▶ _WHAT THE TASK ASKS_
What is needed is an exact copy of the entries below, from the line that contains "green brick E2:F2" through the final line, both included, and nothing else.

═════ AVAILABLE DATA ═════

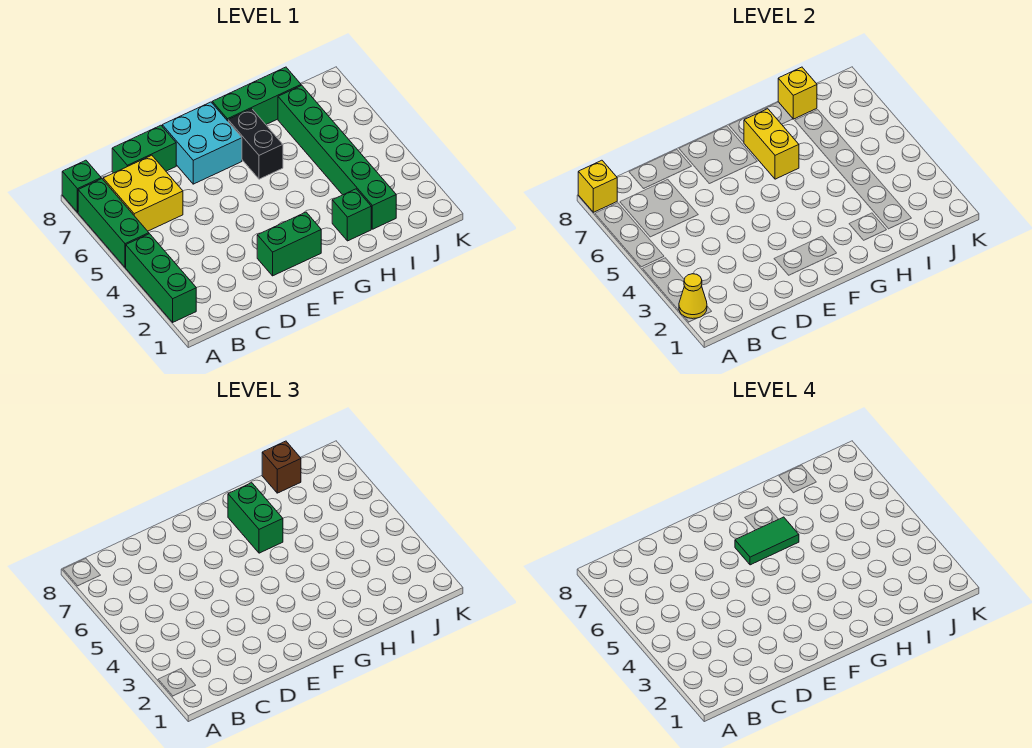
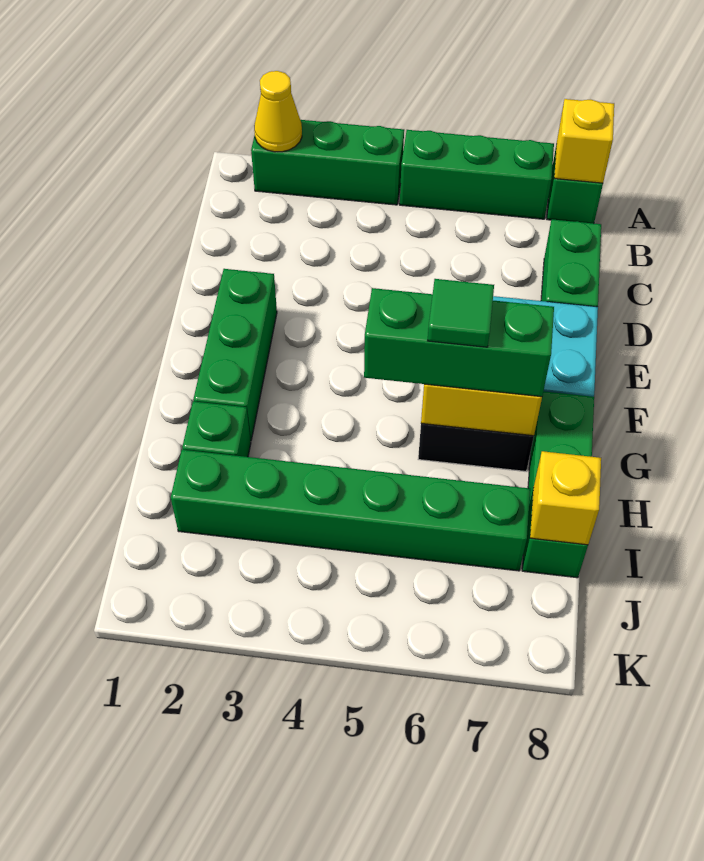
yellow brick B6:C7 level 1 -> none
green brick E2:F2 level 1 -> green brick E2:G2 level 1
green tile F6:G6 level 4 -> green tile G6 level 4
green brick G6:G7 level 3 -> green brick G5:G7 level 3
brown brick I8 level 3 -> none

═════

▶ _EXPECTED OUTPUT_
green brick E2:F2 level 1 -> green brick E2:G2 level 1
green tile F6:G6 level 4 -> green tile G6 level 4
green brick G6:G7 level 3 -> green brick G5:G7 level 3
brown brick I8 level 3 -> none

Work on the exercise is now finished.